►
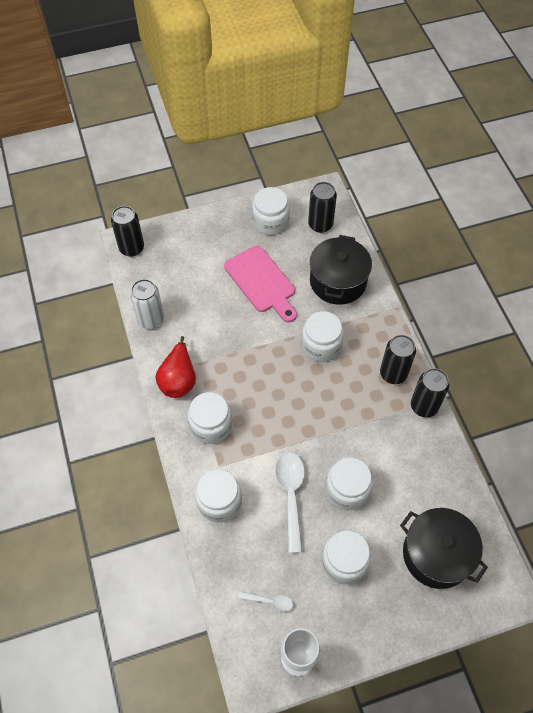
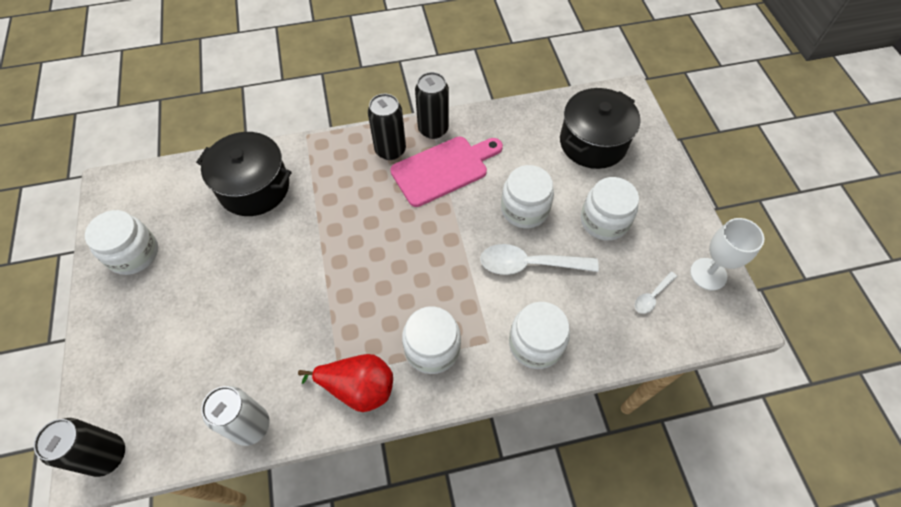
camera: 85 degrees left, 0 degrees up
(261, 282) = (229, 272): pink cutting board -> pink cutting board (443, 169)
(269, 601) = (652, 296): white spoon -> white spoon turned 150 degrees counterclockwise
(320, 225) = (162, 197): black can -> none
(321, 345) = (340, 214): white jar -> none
◄
►
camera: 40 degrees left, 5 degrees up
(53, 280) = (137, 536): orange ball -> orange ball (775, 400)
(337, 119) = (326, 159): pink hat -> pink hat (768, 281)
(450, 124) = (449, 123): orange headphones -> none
◄
►
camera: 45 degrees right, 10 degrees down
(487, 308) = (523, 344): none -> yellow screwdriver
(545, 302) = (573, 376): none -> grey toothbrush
◄
Directions for this task -
Would you print exactly, and only, the lines of the data above from the line with "(487, 308) = (523, 344): none" through the line with "(545, 302) = (573, 376): none", inclusive?

Reply to the exercise -
(487, 308) = (523, 344): none -> yellow screwdriver
(545, 302) = (573, 376): none -> grey toothbrush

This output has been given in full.